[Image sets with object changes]
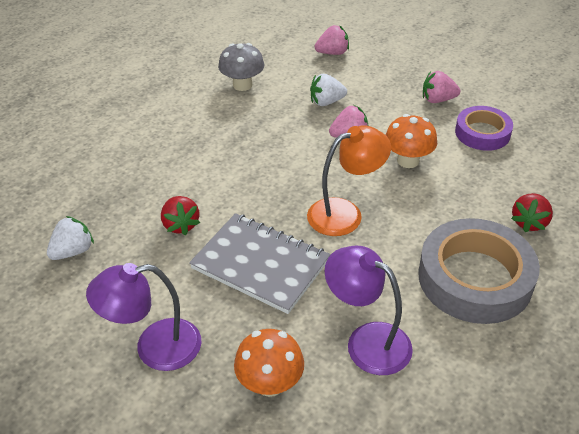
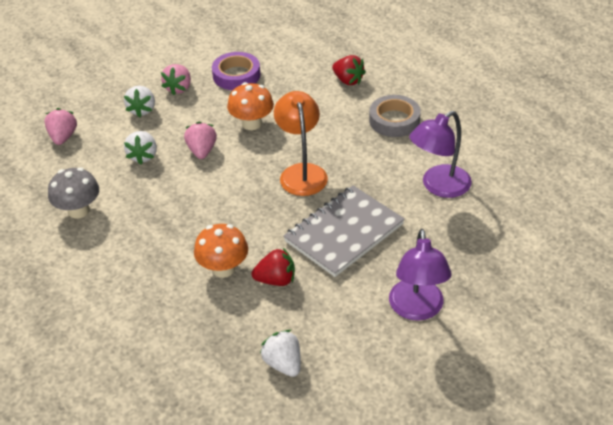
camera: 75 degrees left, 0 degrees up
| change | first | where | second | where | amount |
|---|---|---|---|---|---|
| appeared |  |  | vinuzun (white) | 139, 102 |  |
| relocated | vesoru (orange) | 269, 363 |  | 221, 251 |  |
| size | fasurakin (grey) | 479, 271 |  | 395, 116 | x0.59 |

[YOUR ASSIGNMENT] Output a verbatim copy of all entries above; no pictures go in it.

[WRITTEN SOLUTION]
camera: 75 degrees left, 0 degrees up
| change | first | where | second | where | amount |
|---|---|---|---|---|---|
| appeared |  |  | vinuzun (white) | 139, 102 |  |
| relocated | vesoru (orange) | 269, 363 |  | 221, 251 |  |
| size | fasurakin (grey) | 479, 271 |  | 395, 116 | x0.59 |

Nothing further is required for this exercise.